> [The data]
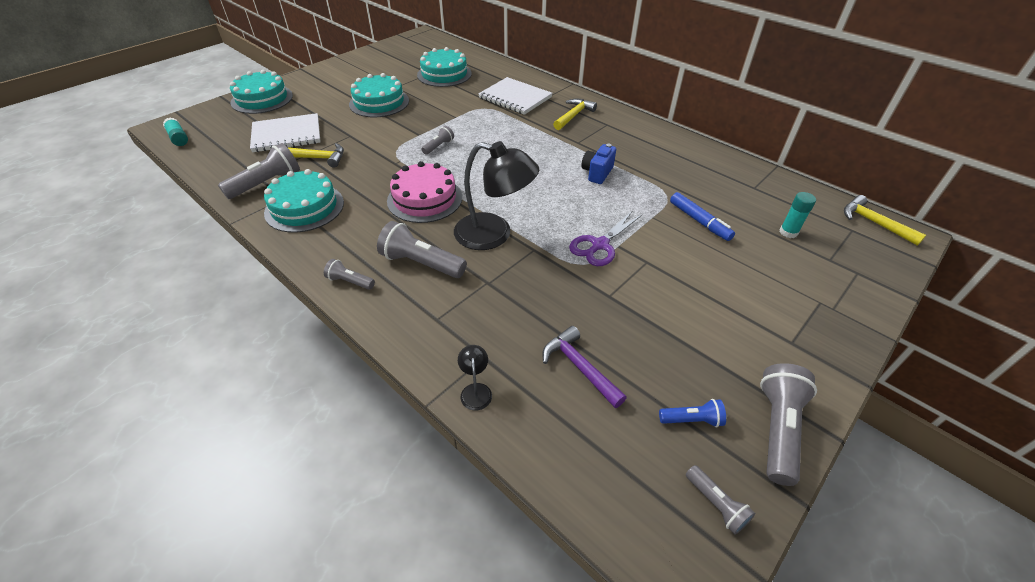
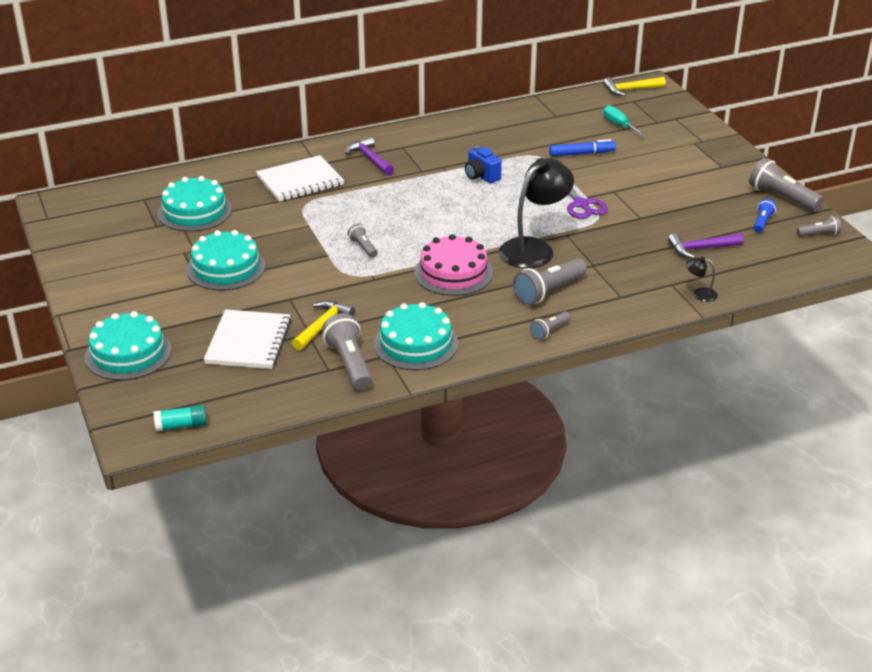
camera: 65 degrees left, 10 degrees down
yellow hammer [553,99,597,130] -> purple hammer [345,137,394,175]
turquoise glue stick [779,192,816,238] -> turquoise screwdriver [603,105,645,135]

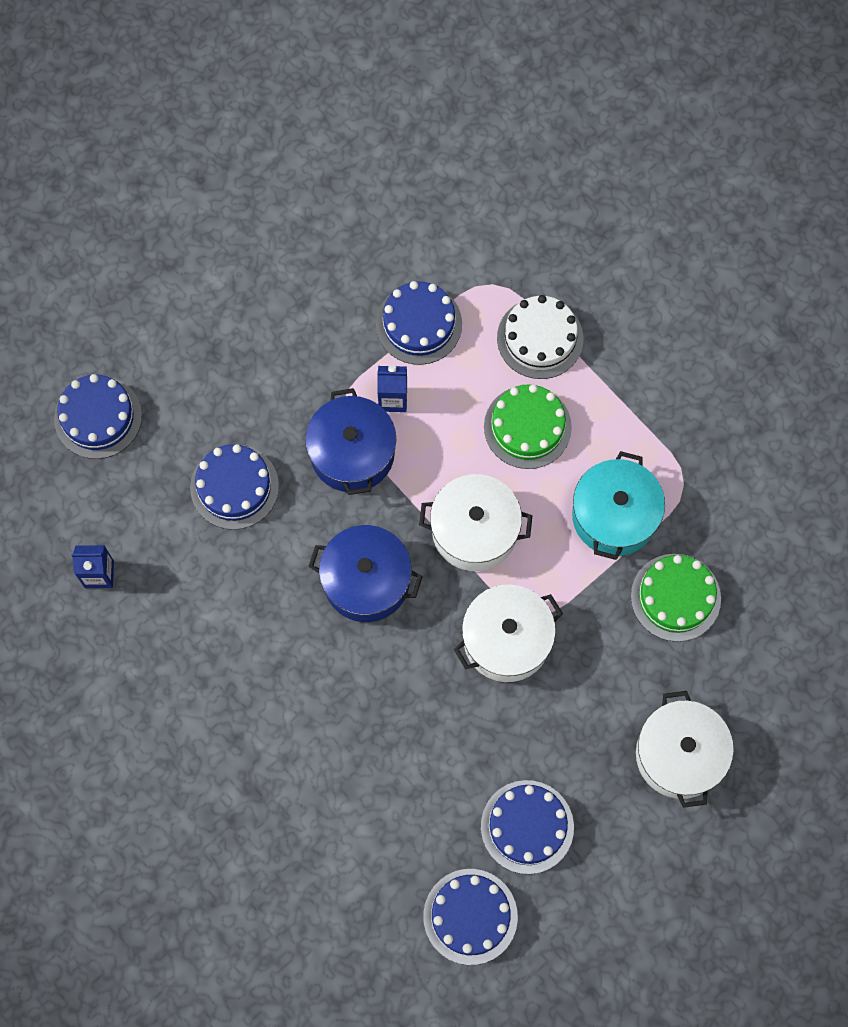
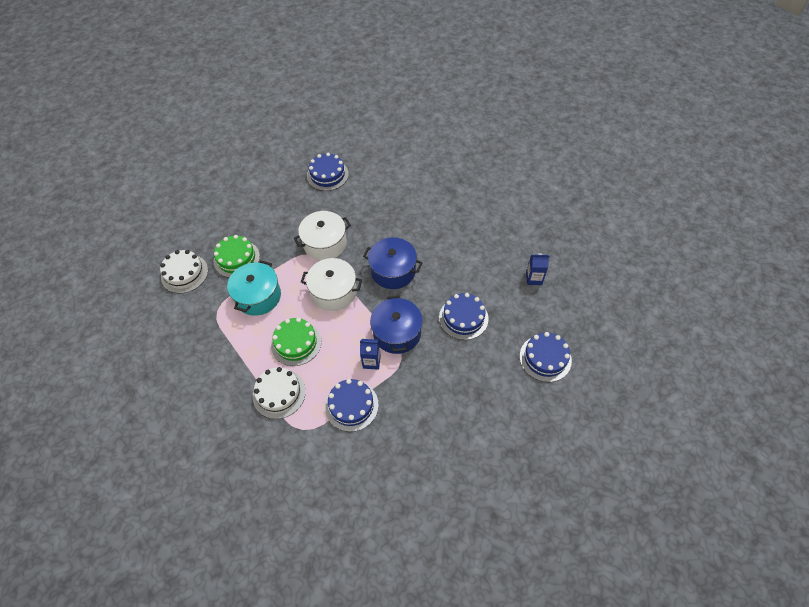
camera: 175 degrees left, 15 degrees down
blue cake [423,869,518,965] -> none
white pot [636,691,734,808] -> none
none -> white cake [160,250,208,293]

> [Task requirements] Return a copy of each line in the entries that contains "camera".

> [Exercise response]
camera: 65 degrees left, 10 degrees down
camera: 175 degrees left, 15 degrees down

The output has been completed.